_Listed entries_.
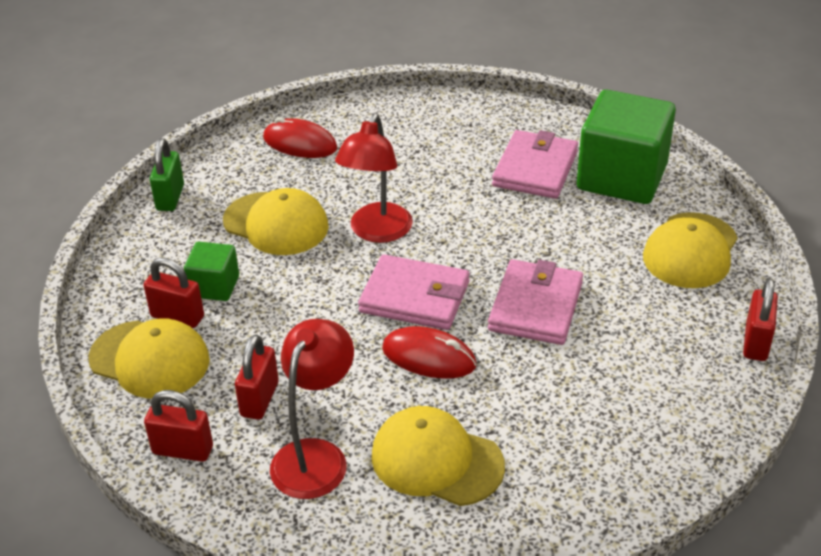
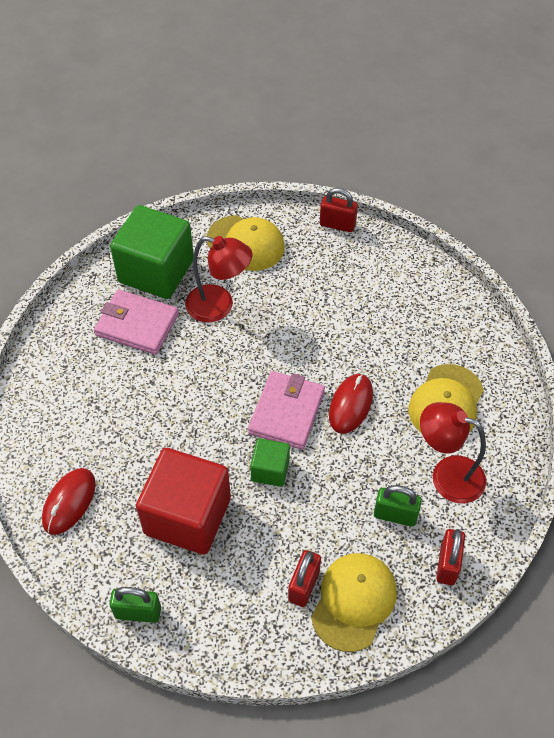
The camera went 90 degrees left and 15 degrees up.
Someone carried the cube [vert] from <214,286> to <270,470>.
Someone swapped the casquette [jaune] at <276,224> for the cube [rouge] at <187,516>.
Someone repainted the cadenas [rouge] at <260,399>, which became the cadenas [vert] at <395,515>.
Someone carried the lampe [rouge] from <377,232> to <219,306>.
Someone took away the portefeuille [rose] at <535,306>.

_What you are asked to do_.
For this exercise, reproduce exactly each line from the one containing "Someone repainted the" through the last line of the data, and no others.

_Exercise result_.
Someone repainted the cadenas [rouge] at <260,399>, which became the cadenas [vert] at <395,515>.
Someone carried the lampe [rouge] from <377,232> to <219,306>.
Someone took away the portefeuille [rose] at <535,306>.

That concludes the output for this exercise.